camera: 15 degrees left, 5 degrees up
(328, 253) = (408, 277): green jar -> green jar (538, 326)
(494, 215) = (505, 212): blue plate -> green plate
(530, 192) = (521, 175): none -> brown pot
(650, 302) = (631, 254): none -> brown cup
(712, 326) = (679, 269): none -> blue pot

---

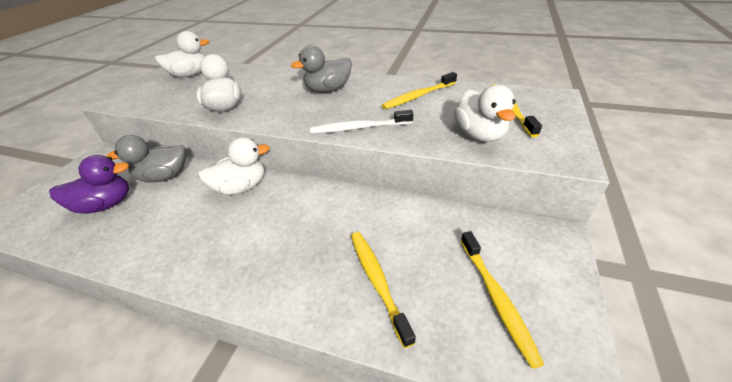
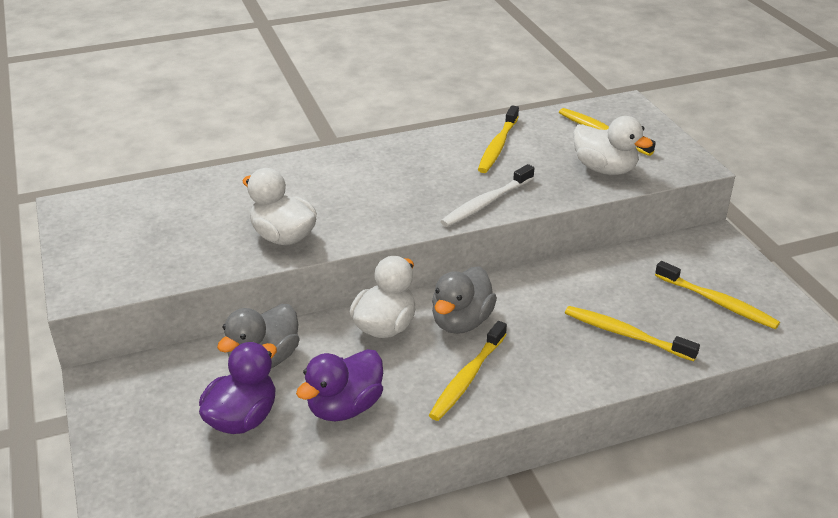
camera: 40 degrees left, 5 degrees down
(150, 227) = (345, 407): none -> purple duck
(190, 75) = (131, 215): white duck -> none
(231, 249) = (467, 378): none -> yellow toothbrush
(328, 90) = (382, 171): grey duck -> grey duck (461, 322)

> **Aim of the exercise**: Using the records above, copy word for word the line with "camera: 15 degrees left, 5 degrees up", the line with "(712, 326) = (679, 269): none -> blue pot", and every line between them.

> **Answer for this exercise**:
camera: 15 degrees left, 5 degrees up
(328, 253) = (408, 277): green jar -> green jar (538, 326)
(494, 215) = (505, 212): blue plate -> green plate
(530, 192) = (521, 175): none -> brown pot
(650, 302) = (631, 254): none -> brown cup
(712, 326) = (679, 269): none -> blue pot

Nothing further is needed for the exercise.